Exactly the lines from the one containing "black lamp [333,365,382,473] -> none" through the one containing "black tape [117,191,220,294]" in the listing below are to be copied, with the pictures left out.

Entries provided:
BEGIN

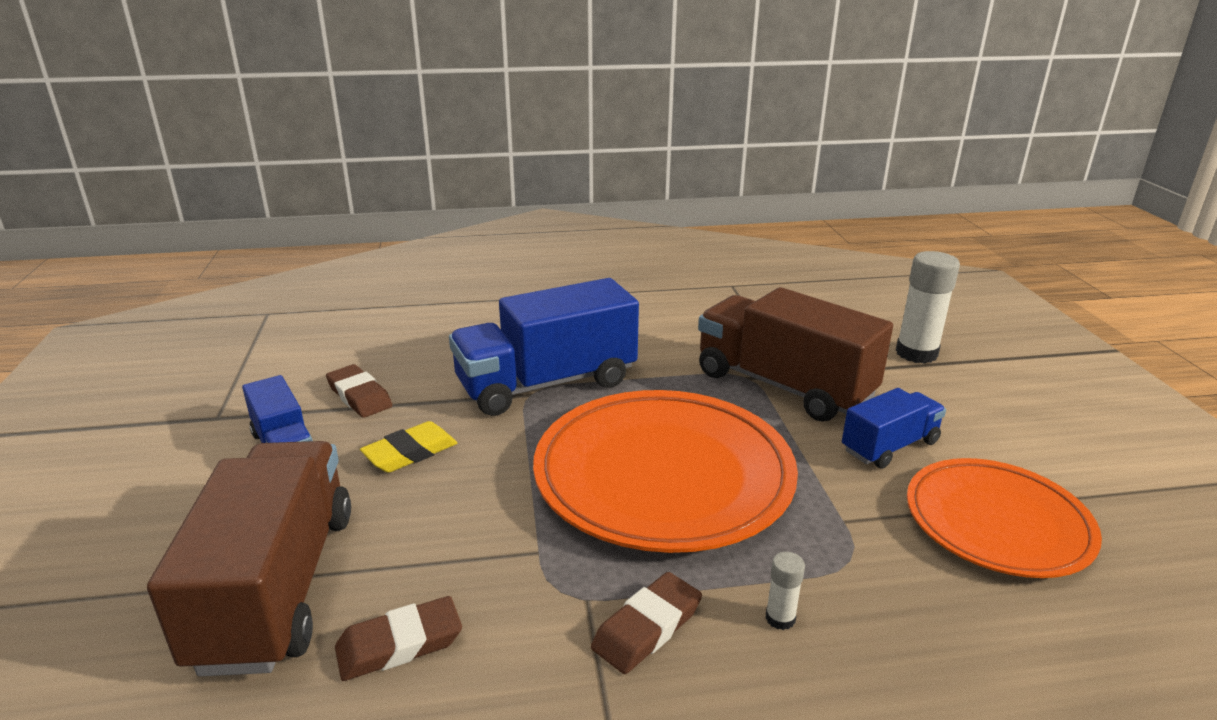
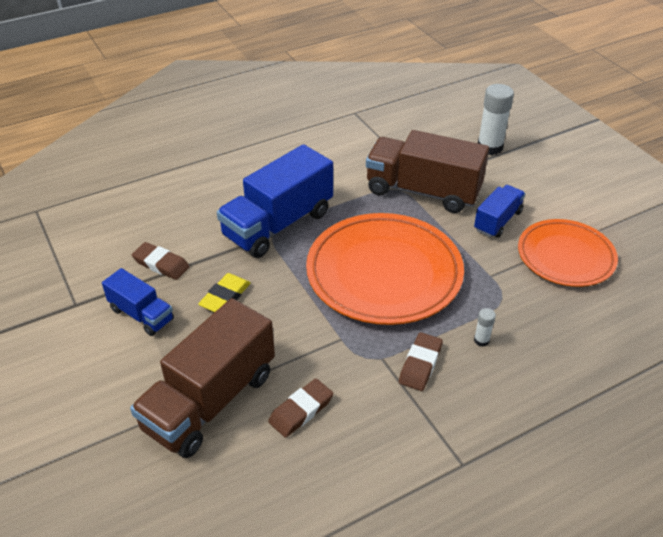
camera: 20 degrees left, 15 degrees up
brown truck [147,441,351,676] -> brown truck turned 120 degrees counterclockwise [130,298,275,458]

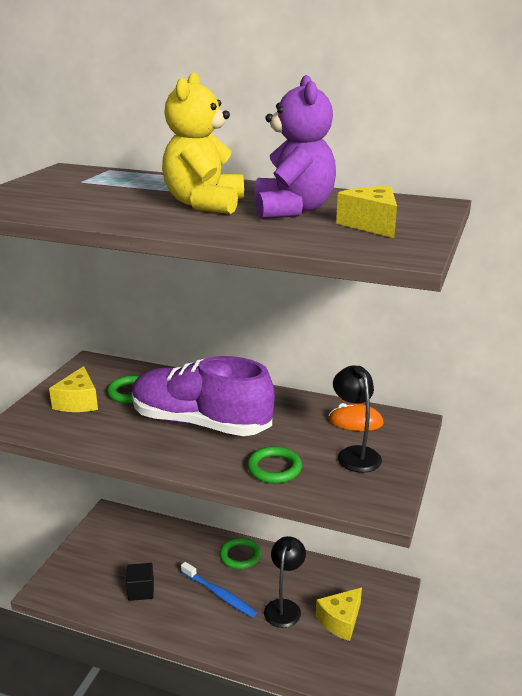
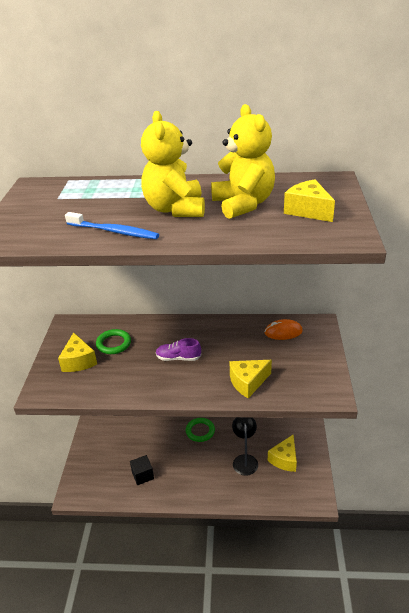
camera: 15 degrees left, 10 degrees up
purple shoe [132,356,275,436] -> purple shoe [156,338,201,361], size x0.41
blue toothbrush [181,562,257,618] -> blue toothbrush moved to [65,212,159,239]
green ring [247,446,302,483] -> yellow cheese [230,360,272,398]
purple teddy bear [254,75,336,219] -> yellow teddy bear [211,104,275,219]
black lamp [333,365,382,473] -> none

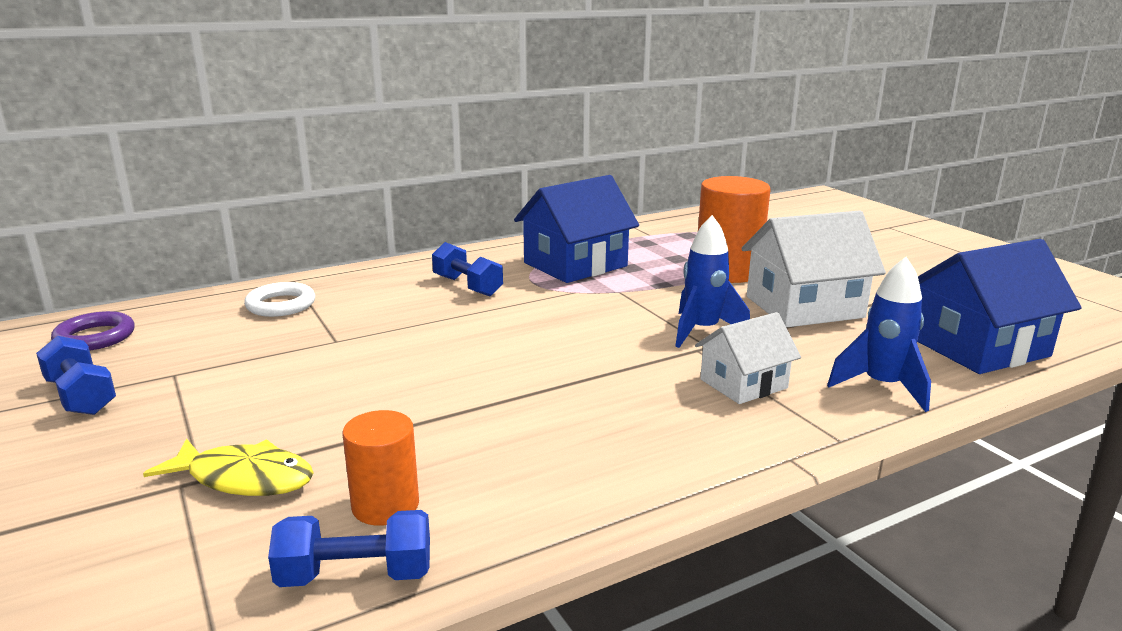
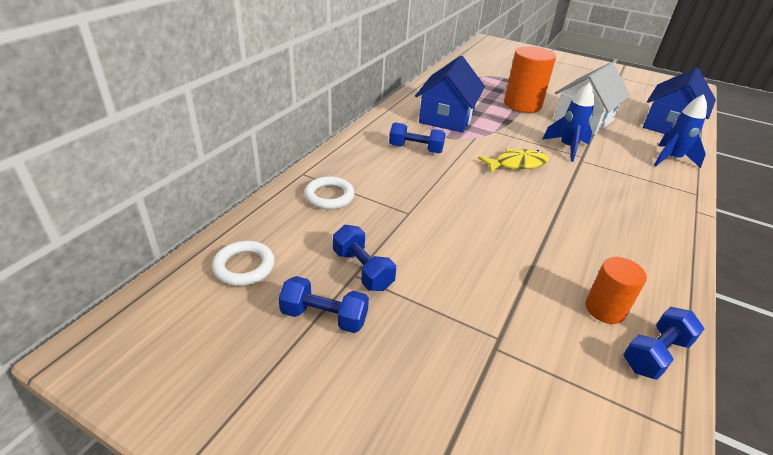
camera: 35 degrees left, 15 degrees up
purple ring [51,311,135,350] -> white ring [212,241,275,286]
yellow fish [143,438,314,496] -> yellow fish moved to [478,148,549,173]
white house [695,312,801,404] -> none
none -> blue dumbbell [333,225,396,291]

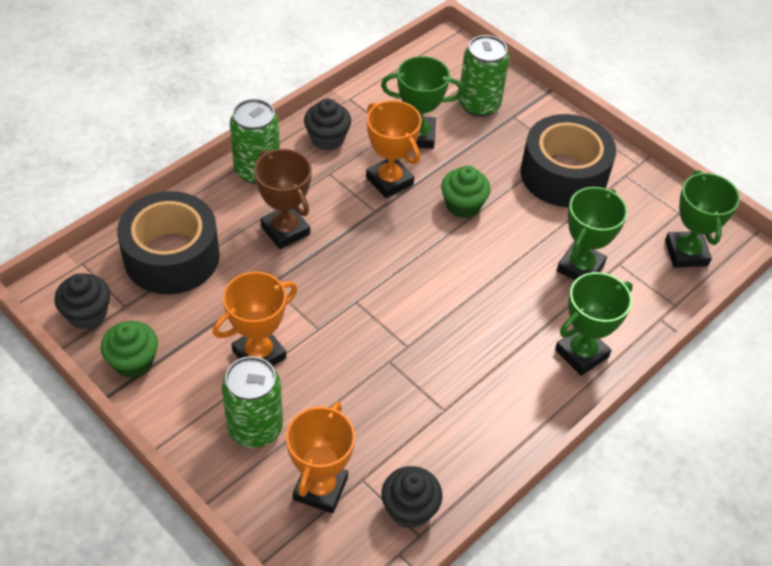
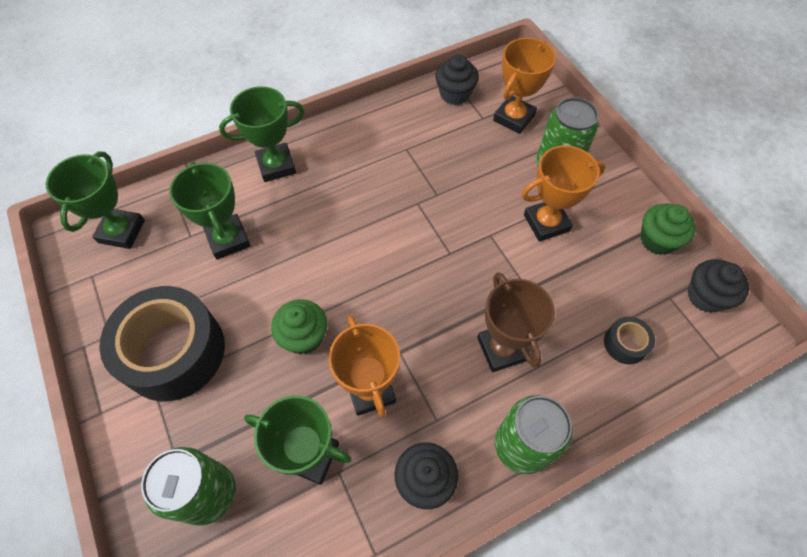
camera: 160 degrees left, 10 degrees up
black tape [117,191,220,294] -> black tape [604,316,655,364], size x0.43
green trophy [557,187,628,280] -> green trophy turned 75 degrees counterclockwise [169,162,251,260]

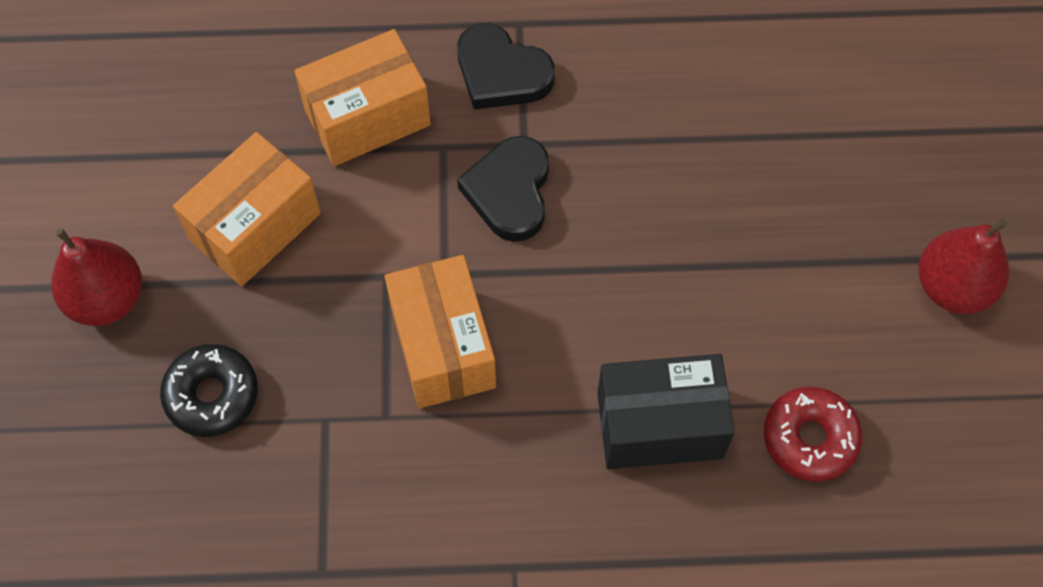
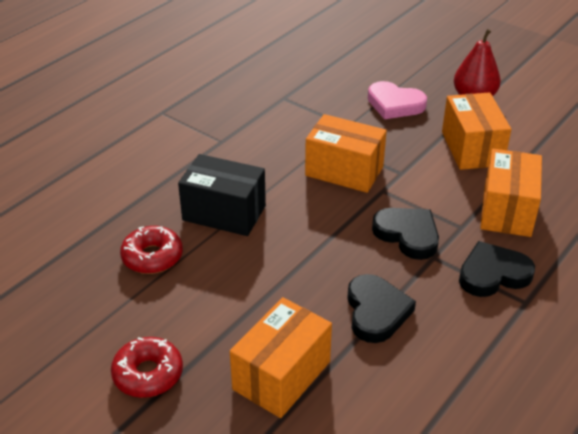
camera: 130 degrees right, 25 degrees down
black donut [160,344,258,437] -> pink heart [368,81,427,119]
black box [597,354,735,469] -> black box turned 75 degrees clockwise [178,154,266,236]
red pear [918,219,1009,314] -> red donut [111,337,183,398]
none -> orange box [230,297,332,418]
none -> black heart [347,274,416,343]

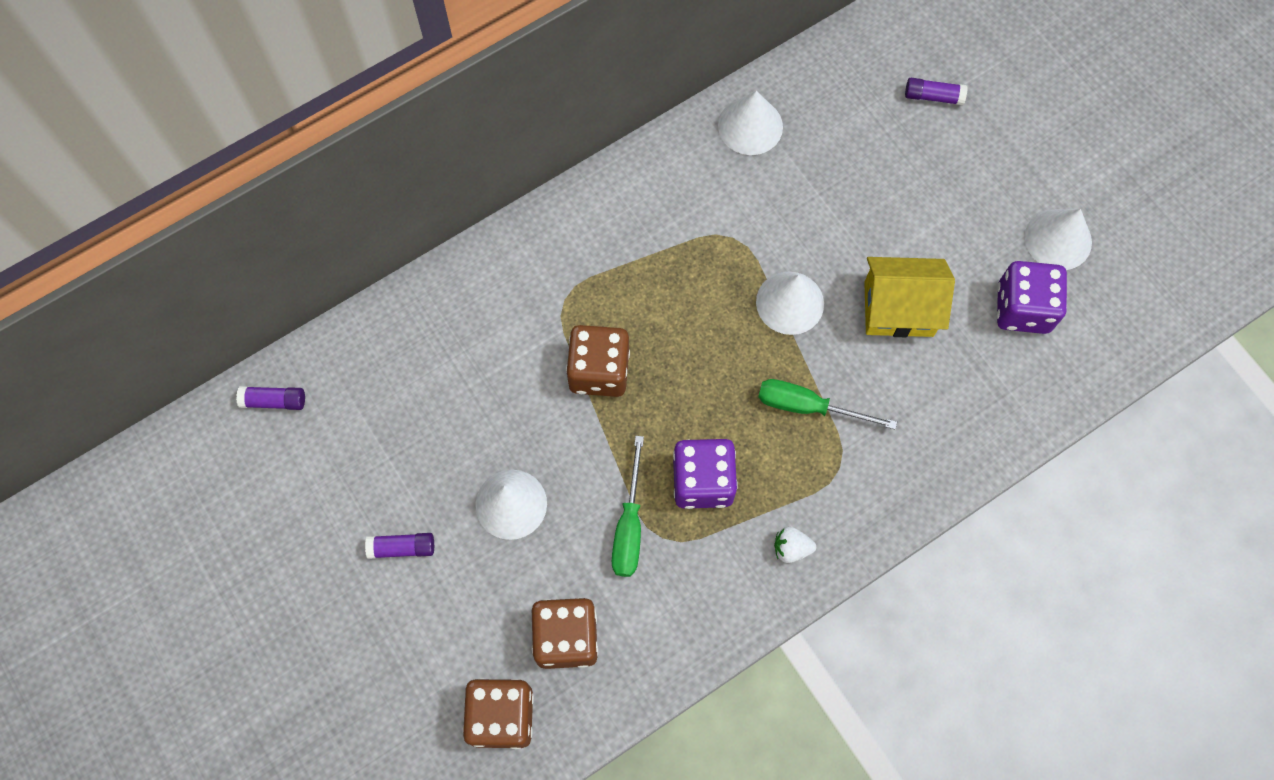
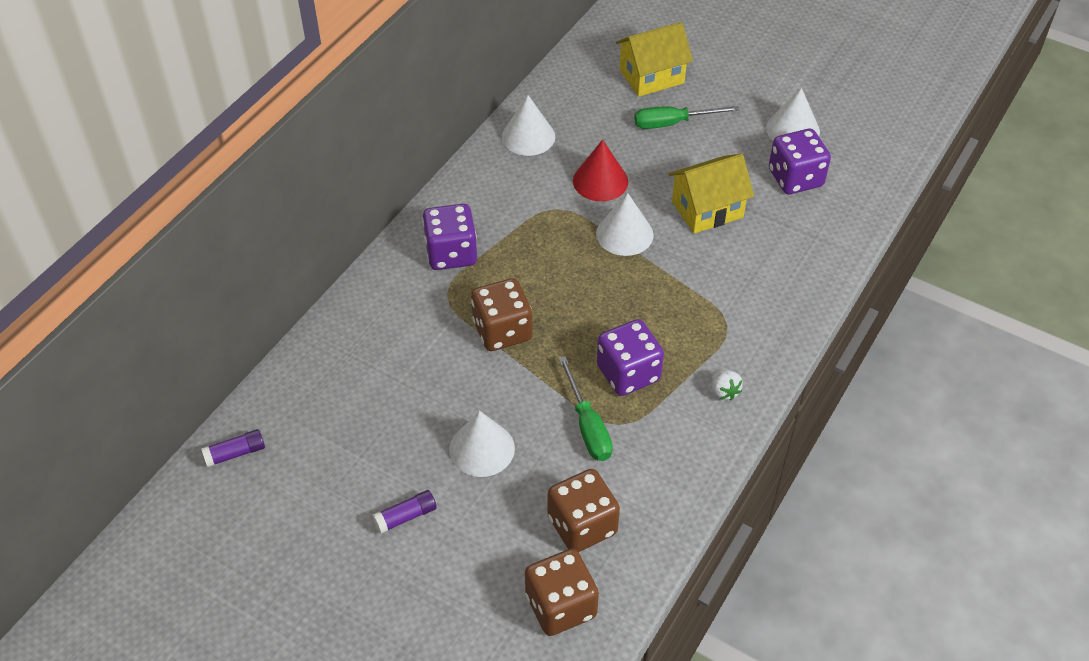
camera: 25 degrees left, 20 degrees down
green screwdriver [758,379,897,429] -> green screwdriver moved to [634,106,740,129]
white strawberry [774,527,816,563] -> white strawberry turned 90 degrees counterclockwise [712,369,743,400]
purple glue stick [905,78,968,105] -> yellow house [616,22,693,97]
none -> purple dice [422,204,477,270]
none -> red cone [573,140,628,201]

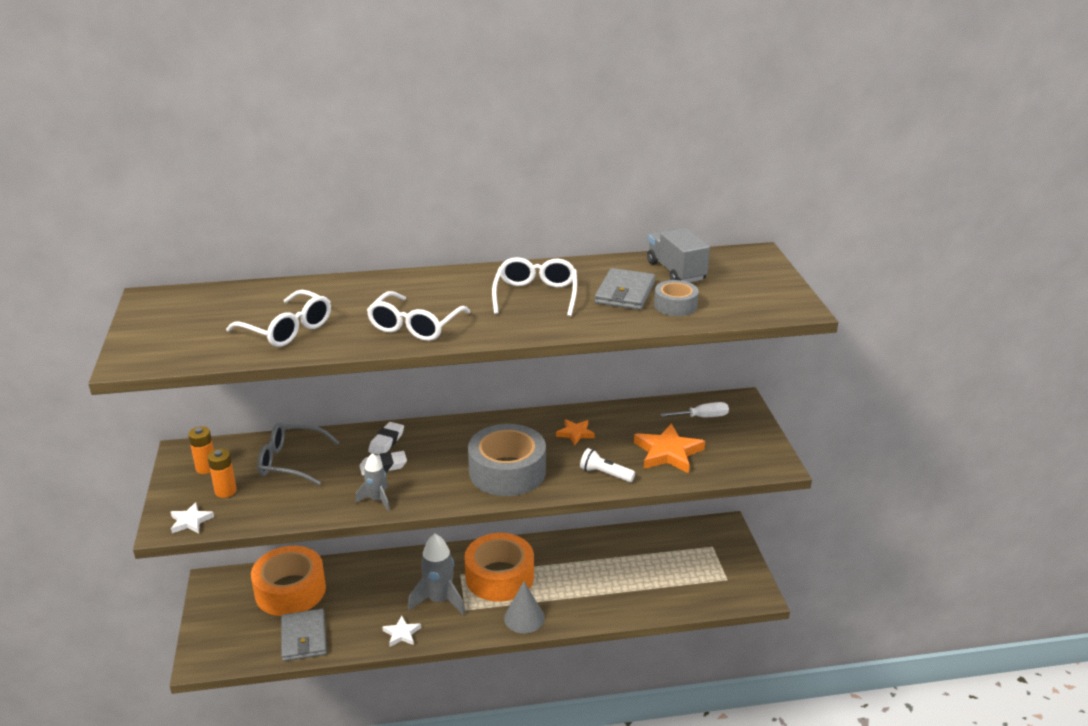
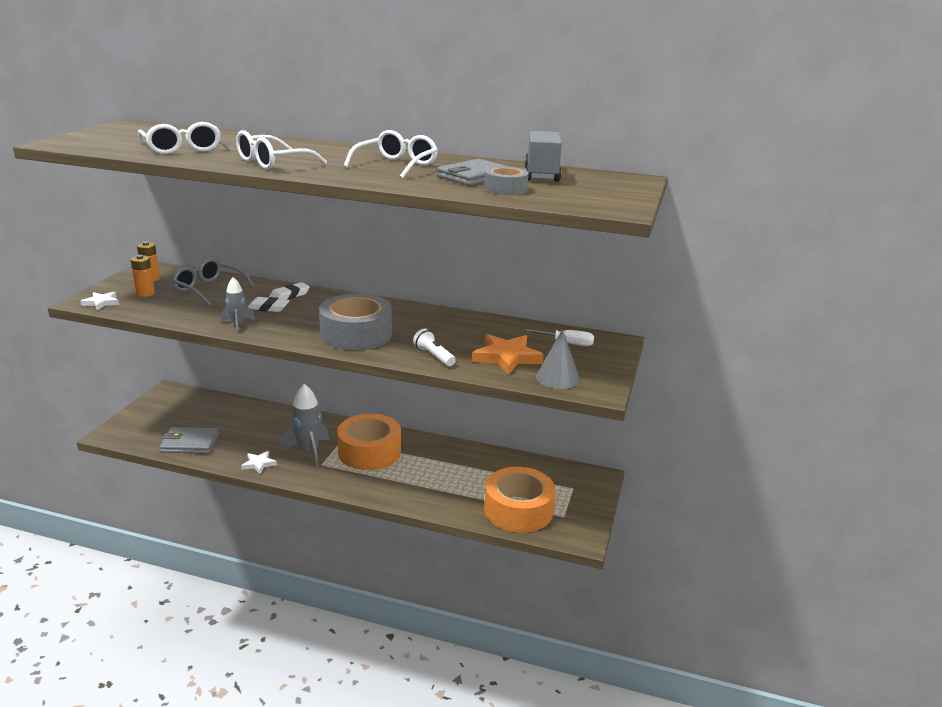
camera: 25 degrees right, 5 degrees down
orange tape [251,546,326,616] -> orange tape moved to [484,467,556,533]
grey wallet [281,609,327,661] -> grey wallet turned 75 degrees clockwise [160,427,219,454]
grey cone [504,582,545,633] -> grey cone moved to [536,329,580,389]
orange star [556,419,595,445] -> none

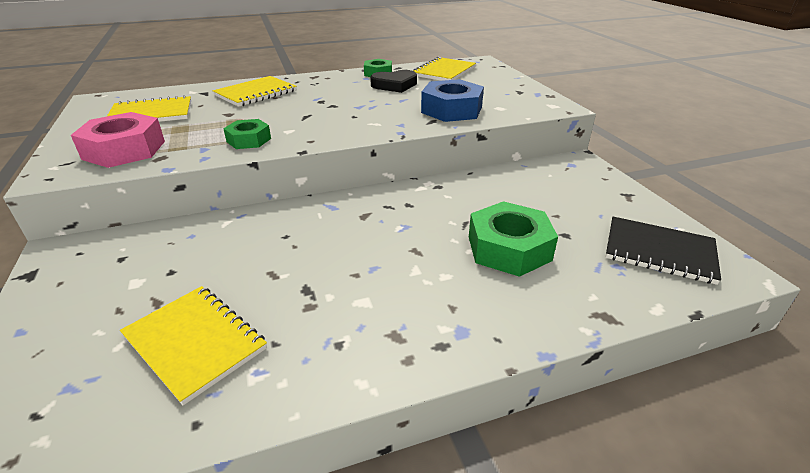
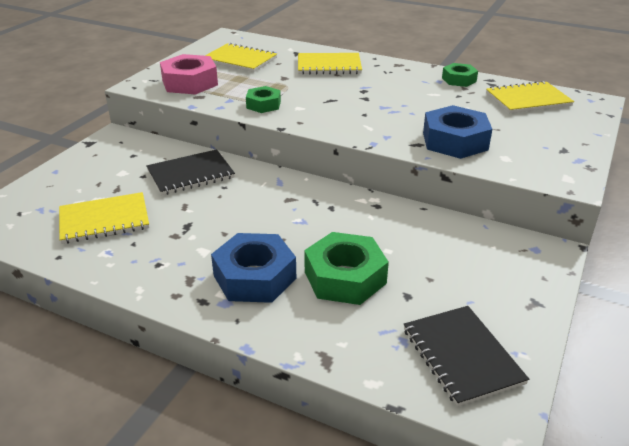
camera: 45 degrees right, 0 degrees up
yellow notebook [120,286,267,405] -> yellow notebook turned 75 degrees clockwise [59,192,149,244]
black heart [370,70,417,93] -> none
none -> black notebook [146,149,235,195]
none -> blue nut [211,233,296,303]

END

Response:
black lamp [333,365,382,473] -> none

camera: 35 degrees left, 15 degrees up
purple ring [51,311,135,350] -> white ring [212,241,275,286]
yellow fish [143,438,314,496] -> yellow fish moved to [478,148,549,173]
white house [695,312,801,404] -> none
none -> blue dumbbell [333,225,396,291]

camera: 160 degrees left, 10 degrees up
black tape [117,191,220,294] -> black tape [604,316,655,364], size x0.43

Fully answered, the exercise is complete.